If a line comes after the one containing "D5: none -> diode BAV21 (A NET9, K NET3)", leave it out; copy every line before it, and that line too, exactly as written, starting from the first line of the entries.

EXERCISE DATA below:

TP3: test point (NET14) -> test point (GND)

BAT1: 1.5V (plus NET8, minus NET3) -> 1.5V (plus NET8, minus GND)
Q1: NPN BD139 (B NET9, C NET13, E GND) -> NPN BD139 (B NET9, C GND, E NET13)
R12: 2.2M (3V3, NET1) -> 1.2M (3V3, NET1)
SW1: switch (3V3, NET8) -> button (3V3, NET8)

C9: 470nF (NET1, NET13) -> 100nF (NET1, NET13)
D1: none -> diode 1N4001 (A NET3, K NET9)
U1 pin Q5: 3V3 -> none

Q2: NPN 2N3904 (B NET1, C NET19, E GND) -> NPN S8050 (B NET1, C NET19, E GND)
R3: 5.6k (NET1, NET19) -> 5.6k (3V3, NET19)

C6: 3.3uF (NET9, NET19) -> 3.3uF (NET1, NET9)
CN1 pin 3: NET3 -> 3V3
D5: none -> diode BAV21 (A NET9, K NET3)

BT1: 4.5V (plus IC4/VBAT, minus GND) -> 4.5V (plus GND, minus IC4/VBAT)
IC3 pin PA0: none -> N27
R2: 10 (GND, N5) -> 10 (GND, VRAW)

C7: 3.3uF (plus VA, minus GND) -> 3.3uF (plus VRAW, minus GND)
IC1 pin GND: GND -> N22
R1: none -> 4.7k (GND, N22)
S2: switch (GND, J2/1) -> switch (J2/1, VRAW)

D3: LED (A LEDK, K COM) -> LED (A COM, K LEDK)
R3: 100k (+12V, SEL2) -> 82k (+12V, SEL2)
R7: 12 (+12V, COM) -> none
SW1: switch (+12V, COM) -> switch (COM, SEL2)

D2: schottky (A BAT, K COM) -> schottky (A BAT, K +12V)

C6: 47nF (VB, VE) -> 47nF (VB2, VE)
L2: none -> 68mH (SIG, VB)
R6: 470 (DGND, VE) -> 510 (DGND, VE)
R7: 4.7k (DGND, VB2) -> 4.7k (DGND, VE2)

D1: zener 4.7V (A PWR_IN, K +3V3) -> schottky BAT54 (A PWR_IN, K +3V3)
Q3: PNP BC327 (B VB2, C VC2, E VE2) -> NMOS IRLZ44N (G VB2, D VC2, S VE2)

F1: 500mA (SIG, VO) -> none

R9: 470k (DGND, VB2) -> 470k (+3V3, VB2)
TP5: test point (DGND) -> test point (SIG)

End of EXERCISE DATA.

> _ANSWER FOR THE TASK_
TP3: test point (NET14) -> test point (GND)

BAT1: 1.5V (plus NET8, minus NET3) -> 1.5V (plus NET8, minus GND)
Q1: NPN BD139 (B NET9, C NET13, E GND) -> NPN BD139 (B NET9, C GND, E NET13)
R12: 2.2M (3V3, NET1) -> 1.2M (3V3, NET1)
SW1: switch (3V3, NET8) -> button (3V3, NET8)

C9: 470nF (NET1, NET13) -> 100nF (NET1, NET13)
D1: none -> diode 1N4001 (A NET3, K NET9)
U1 pin Q5: 3V3 -> none

Q2: NPN 2N3904 (B NET1, C NET19, E GND) -> NPN S8050 (B NET1, C NET19, E GND)
R3: 5.6k (NET1, NET19) -> 5.6k (3V3, NET19)

C6: 3.3uF (NET9, NET19) -> 3.3uF (NET1, NET9)
CN1 pin 3: NET3 -> 3V3
D5: none -> diode BAV21 (A NET9, K NET3)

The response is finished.